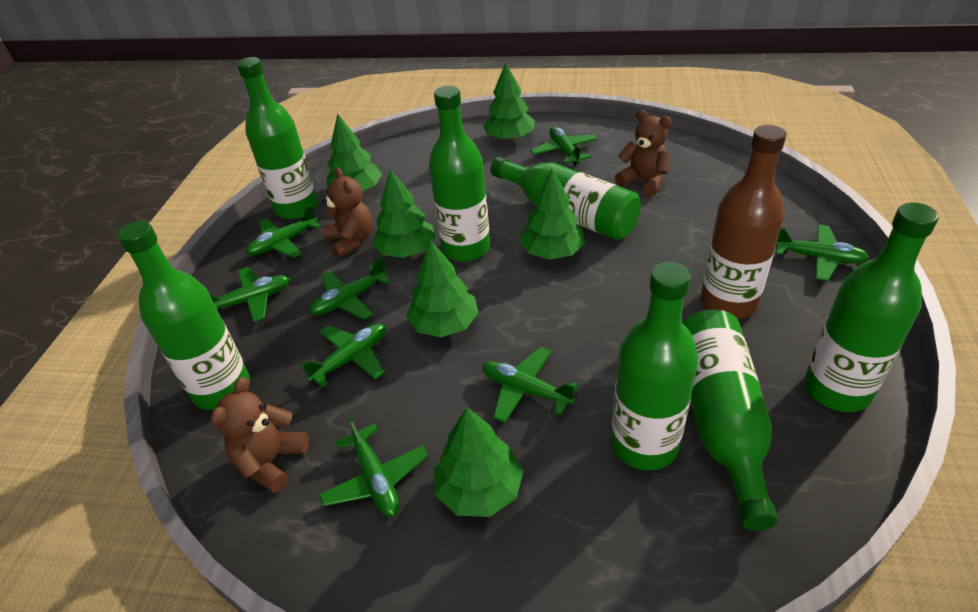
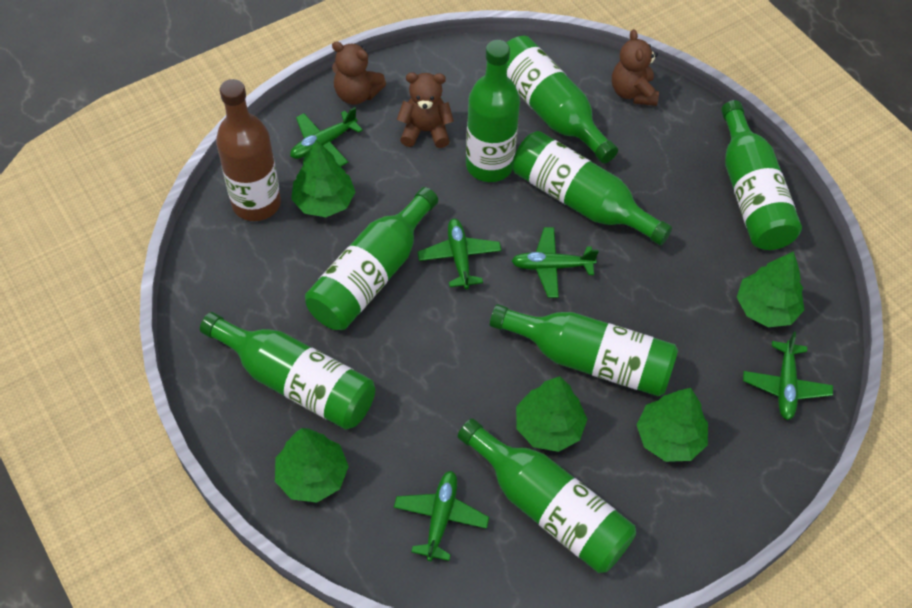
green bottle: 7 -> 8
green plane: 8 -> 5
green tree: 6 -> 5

* * *

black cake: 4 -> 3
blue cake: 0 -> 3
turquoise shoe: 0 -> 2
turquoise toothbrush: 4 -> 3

==

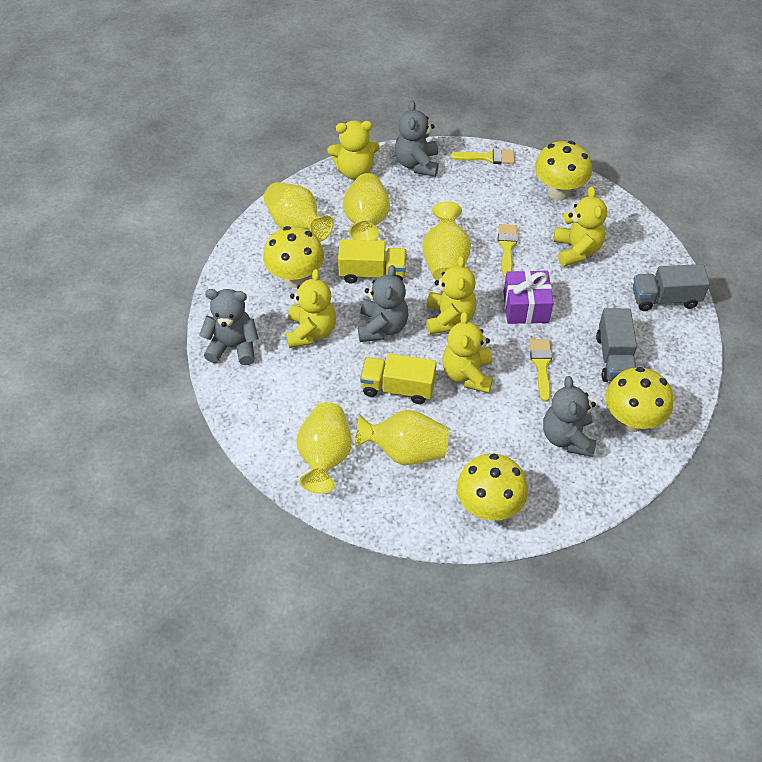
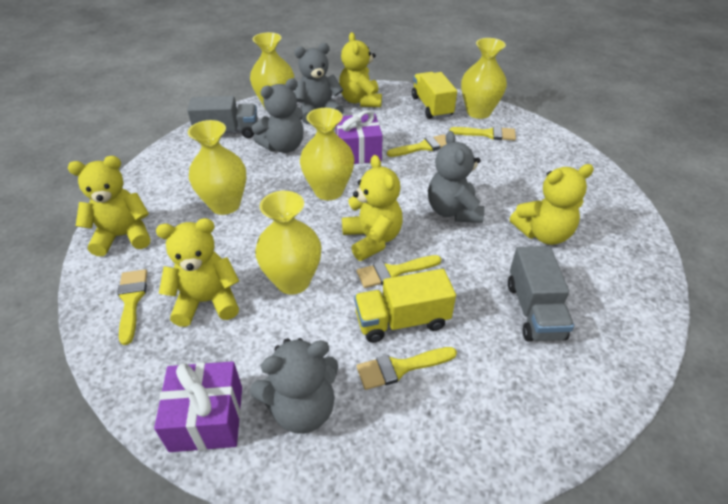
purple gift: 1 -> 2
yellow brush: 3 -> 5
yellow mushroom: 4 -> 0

• [WHAT YOU SHOULD DO]: Among the records above, extract exactly the lines from the line with "purple gift: 1 -> 2" to the line with "yellow mushroom: 4 -> 0", both lines included, and leave out the rest.

• [RESPONSE TO THE EXERCISE]:
purple gift: 1 -> 2
yellow brush: 3 -> 5
yellow mushroom: 4 -> 0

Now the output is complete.